RECORD EXCERPTS ▸
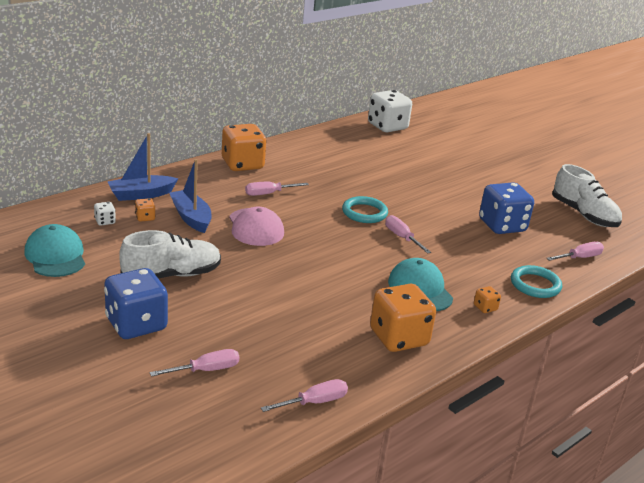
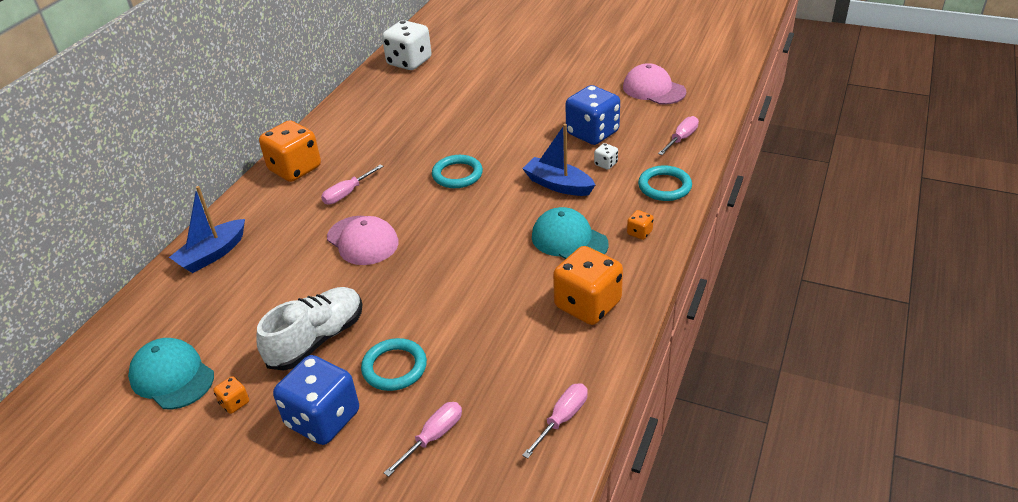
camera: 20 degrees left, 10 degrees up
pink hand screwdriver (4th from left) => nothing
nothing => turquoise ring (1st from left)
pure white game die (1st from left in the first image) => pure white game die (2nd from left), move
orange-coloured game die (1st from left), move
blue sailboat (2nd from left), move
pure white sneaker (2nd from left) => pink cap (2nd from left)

TO DO ▸ Make an exact copy of the listing, with no images in it.

TASK RESPONSE ▸
camera: 20 degrees left, 10 degrees up
pink hand screwdriver (4th from left) => nothing
nothing => turquoise ring (1st from left)
pure white game die (1st from left in the first image) => pure white game die (2nd from left), move
orange-coloured game die (1st from left), move
blue sailboat (2nd from left), move
pure white sneaker (2nd from left) => pink cap (2nd from left)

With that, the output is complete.